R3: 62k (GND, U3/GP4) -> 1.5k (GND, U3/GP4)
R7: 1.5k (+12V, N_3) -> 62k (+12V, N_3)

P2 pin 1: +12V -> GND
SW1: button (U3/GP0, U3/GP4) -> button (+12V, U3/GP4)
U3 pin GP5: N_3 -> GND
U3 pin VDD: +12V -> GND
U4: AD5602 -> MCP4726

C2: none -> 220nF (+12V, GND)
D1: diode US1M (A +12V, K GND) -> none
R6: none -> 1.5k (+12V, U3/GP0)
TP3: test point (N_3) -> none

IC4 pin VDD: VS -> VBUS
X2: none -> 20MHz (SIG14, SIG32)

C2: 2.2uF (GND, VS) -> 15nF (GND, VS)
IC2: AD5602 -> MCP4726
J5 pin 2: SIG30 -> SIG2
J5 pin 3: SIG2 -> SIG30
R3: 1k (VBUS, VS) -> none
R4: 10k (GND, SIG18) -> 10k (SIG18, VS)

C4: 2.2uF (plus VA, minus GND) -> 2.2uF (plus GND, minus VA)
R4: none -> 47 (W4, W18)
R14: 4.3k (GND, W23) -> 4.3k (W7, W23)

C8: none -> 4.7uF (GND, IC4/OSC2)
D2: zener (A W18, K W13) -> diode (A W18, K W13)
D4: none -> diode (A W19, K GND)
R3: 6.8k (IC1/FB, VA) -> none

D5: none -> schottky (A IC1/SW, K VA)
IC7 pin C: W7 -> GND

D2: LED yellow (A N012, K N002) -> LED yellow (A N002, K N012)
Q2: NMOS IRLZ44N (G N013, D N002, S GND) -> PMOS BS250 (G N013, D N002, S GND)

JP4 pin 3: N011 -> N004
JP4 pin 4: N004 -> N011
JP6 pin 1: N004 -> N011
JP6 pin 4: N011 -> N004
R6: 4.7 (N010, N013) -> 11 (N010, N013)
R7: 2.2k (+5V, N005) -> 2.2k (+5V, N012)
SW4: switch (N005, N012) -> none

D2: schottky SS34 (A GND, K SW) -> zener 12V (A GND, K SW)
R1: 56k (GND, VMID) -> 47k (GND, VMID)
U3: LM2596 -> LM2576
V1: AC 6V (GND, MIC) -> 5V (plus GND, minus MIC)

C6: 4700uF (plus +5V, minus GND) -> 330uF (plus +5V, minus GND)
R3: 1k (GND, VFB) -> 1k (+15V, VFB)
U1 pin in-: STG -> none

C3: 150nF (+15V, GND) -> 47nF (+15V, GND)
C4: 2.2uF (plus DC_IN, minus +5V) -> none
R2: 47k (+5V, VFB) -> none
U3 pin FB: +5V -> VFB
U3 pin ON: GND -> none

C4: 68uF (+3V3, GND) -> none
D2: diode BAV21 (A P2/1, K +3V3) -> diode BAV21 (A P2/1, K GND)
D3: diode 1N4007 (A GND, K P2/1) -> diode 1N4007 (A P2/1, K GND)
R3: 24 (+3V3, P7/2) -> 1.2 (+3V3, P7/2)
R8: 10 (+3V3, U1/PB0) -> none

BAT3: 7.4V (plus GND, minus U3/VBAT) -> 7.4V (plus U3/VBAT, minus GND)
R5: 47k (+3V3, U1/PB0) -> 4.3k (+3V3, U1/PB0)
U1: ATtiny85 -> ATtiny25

◇ ◇ ◇ ◇

TASK INSTRUCTIONS ::
Exact output of every entry is required.

SOLUTION ::
R3: 62k (GND, U3/GP4) -> 1.5k (GND, U3/GP4)
R7: 1.5k (+12V, N_3) -> 62k (+12V, N_3)

P2 pin 1: +12V -> GND
SW1: button (U3/GP0, U3/GP4) -> button (+12V, U3/GP4)
U3 pin GP5: N_3 -> GND
U3 pin VDD: +12V -> GND
U4: AD5602 -> MCP4726

C2: none -> 220nF (+12V, GND)
D1: diode US1M (A +12V, K GND) -> none
R6: none -> 1.5k (+12V, U3/GP0)
TP3: test point (N_3) -> none

IC4 pin VDD: VS -> VBUS
X2: none -> 20MHz (SIG14, SIG32)

C2: 2.2uF (GND, VS) -> 15nF (GND, VS)
IC2: AD5602 -> MCP4726
J5 pin 2: SIG30 -> SIG2
J5 pin 3: SIG2 -> SIG30
R3: 1k (VBUS, VS) -> none
R4: 10k (GND, SIG18) -> 10k (SIG18, VS)

C4: 2.2uF (plus VA, minus GND) -> 2.2uF (plus GND, minus VA)
R4: none -> 47 (W4, W18)
R14: 4.3k (GND, W23) -> 4.3k (W7, W23)

C8: none -> 4.7uF (GND, IC4/OSC2)
D2: zener (A W18, K W13) -> diode (A W18, K W13)
D4: none -> diode (A W19, K GND)
R3: 6.8k (IC1/FB, VA) -> none

D5: none -> schottky (A IC1/SW, K VA)
IC7 pin C: W7 -> GND

D2: LED yellow (A N012, K N002) -> LED yellow (A N002, K N012)
Q2: NMOS IRLZ44N (G N013, D N002, S GND) -> PMOS BS250 (G N013, D N002, S GND)

JP4 pin 3: N011 -> N004
JP4 pin 4: N004 -> N011
JP6 pin 1: N004 -> N011
JP6 pin 4: N011 -> N004
R6: 4.7 (N010, N013) -> 11 (N010, N013)
R7: 2.2k (+5V, N005) -> 2.2k (+5V, N012)
SW4: switch (N005, N012) -> none

D2: schottky SS34 (A GND, K SW) -> zener 12V (A GND, K SW)
R1: 56k (GND, VMID) -> 47k (GND, VMID)
U3: LM2596 -> LM2576
V1: AC 6V (GND, MIC) -> 5V (plus GND, minus MIC)

C6: 4700uF (plus +5V, minus GND) -> 330uF (plus +5V, minus GND)
R3: 1k (GND, VFB) -> 1k (+15V, VFB)
U1 pin in-: STG -> none

C3: 150nF (+15V, GND) -> 47nF (+15V, GND)
C4: 2.2uF (plus DC_IN, minus +5V) -> none
R2: 47k (+5V, VFB) -> none
U3 pin FB: +5V -> VFB
U3 pin ON: GND -> none

C4: 68uF (+3V3, GND) -> none
D2: diode BAV21 (A P2/1, K +3V3) -> diode BAV21 (A P2/1, K GND)
D3: diode 1N4007 (A GND, K P2/1) -> diode 1N4007 (A P2/1, K GND)
R3: 24 (+3V3, P7/2) -> 1.2 (+3V3, P7/2)
R8: 10 (+3V3, U1/PB0) -> none

BAT3: 7.4V (plus GND, minus U3/VBAT) -> 7.4V (plus U3/VBAT, minus GND)
R5: 47k (+3V3, U1/PB0) -> 4.3k (+3V3, U1/PB0)
U1: ATtiny85 -> ATtiny25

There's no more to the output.